* Records from a data collection *
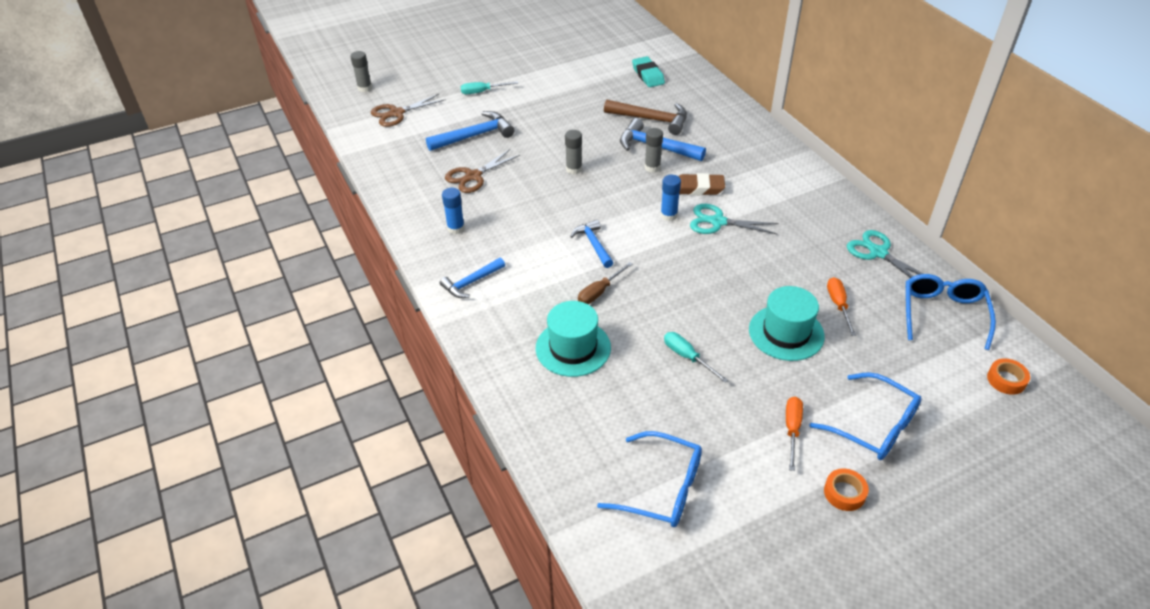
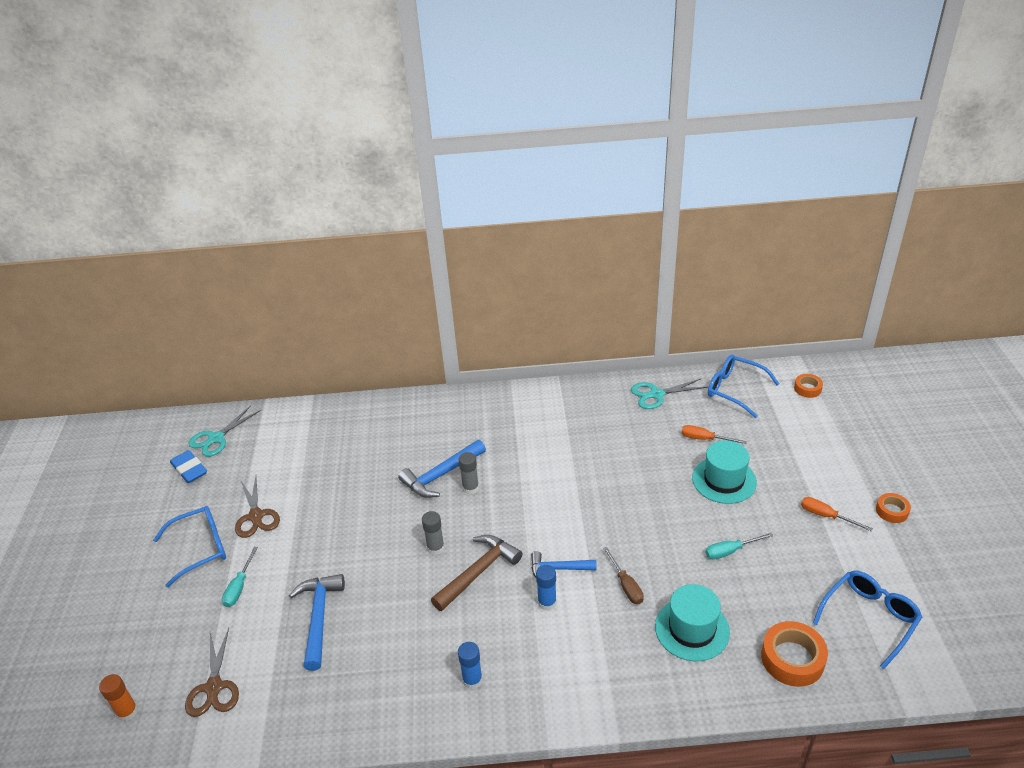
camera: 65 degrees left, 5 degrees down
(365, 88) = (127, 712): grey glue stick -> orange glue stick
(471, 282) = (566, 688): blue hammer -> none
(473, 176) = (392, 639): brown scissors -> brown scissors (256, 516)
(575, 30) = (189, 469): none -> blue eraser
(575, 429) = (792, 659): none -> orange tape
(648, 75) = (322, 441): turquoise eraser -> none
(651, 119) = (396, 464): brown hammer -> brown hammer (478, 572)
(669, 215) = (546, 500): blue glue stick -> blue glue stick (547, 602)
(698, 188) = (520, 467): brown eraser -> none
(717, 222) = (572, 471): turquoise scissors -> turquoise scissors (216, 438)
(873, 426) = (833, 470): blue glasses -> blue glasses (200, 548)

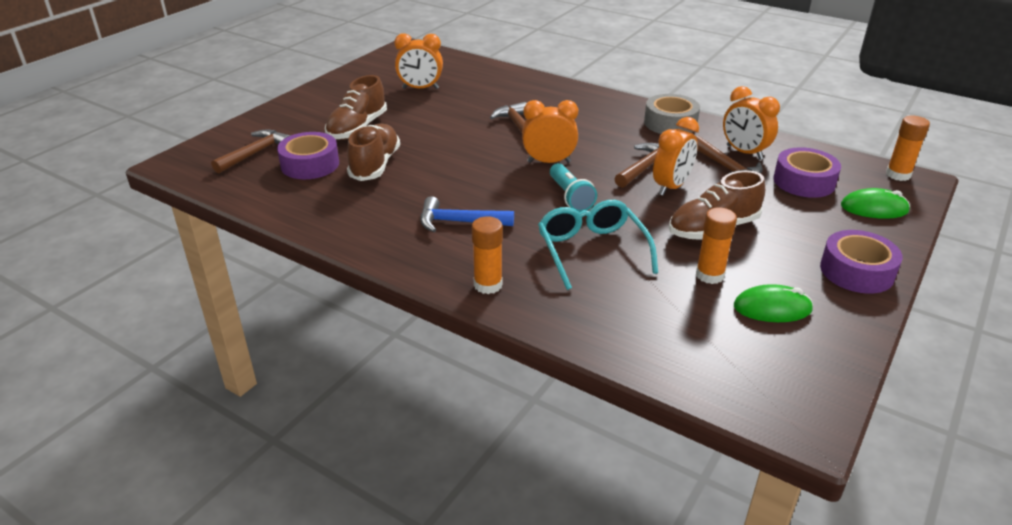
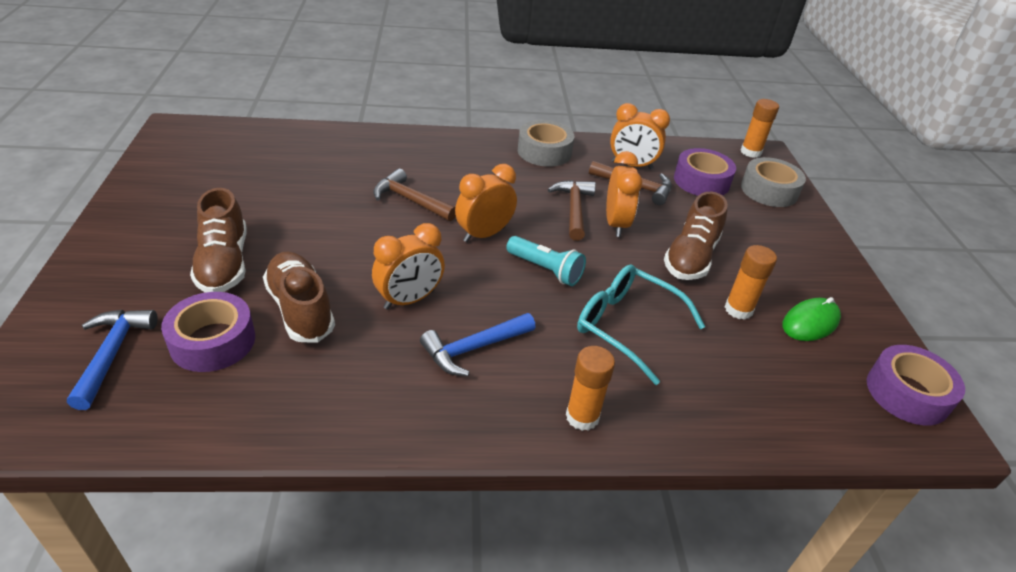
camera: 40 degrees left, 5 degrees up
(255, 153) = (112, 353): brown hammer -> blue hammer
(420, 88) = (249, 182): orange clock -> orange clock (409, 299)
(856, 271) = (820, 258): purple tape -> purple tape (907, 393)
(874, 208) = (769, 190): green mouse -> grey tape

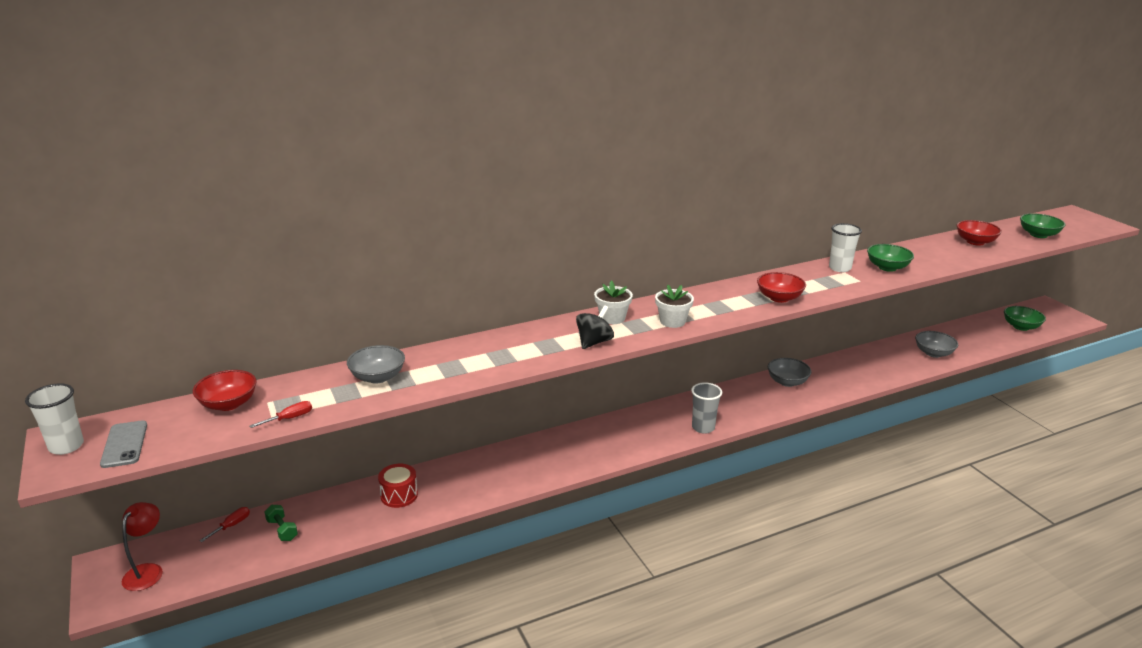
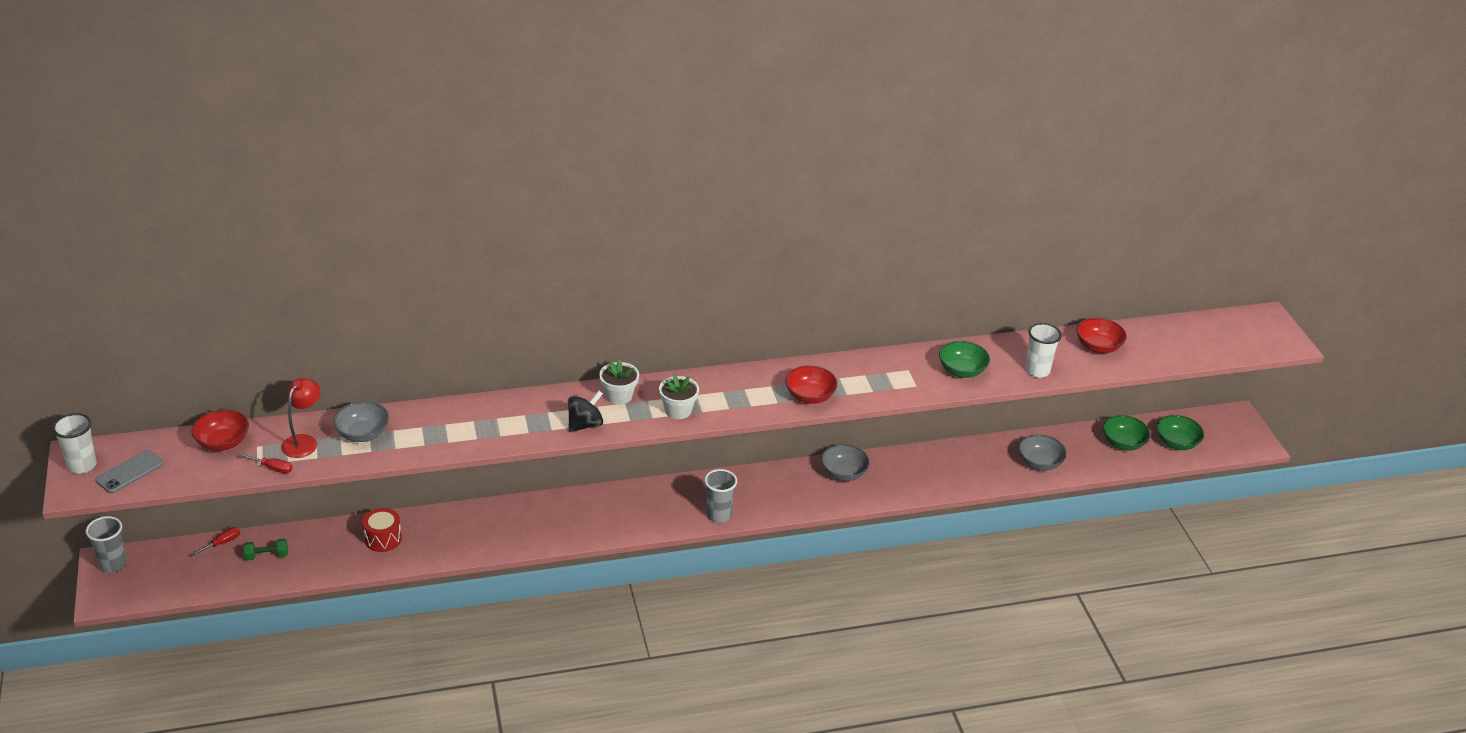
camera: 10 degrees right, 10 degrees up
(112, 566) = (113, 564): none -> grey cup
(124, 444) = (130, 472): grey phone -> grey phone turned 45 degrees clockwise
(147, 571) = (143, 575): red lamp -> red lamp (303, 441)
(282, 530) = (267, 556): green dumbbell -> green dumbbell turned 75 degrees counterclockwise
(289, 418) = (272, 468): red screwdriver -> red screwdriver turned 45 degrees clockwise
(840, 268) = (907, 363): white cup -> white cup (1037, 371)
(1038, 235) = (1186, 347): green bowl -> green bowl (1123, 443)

* Task *
With the pictures set aside, copy each line above as written.

* Answer to the exercise *
camera: 65 degrees left, 5 degrees down
(365, 88) = (127, 712): grey glue stick -> orange glue stick
(471, 282) = (566, 688): blue hammer -> none
(473, 176) = (392, 639): brown scissors -> brown scissors (256, 516)
(575, 30) = (189, 469): none -> blue eraser
(575, 429) = (792, 659): none -> orange tape
(648, 75) = (322, 441): turquoise eraser -> none
(651, 119) = (396, 464): brown hammer -> brown hammer (478, 572)
(669, 215) = (546, 500): blue glue stick -> blue glue stick (547, 602)
(698, 188) = (520, 467): brown eraser -> none
(717, 222) = (572, 471): turquoise scissors -> turquoise scissors (216, 438)
(873, 426) = (833, 470): blue glasses -> blue glasses (200, 548)

camera: 40 degrees left, 5 degrees up
(255, 153) = (112, 353): brown hammer -> blue hammer
(420, 88) = (249, 182): orange clock -> orange clock (409, 299)
(856, 271) = (820, 258): purple tape -> purple tape (907, 393)
(874, 208) = (769, 190): green mouse -> grey tape

camera: 10 degrees right, 10 degrees up
(112, 566) = (113, 564): none -> grey cup
(124, 444) = (130, 472): grey phone -> grey phone turned 45 degrees clockwise
(147, 571) = (143, 575): red lamp -> red lamp (303, 441)
(282, 530) = (267, 556): green dumbbell -> green dumbbell turned 75 degrees counterclockwise
(289, 418) = (272, 468): red screwdriver -> red screwdriver turned 45 degrees clockwise
(840, 268) = (907, 363): white cup -> white cup (1037, 371)
(1038, 235) = (1186, 347): green bowl -> green bowl (1123, 443)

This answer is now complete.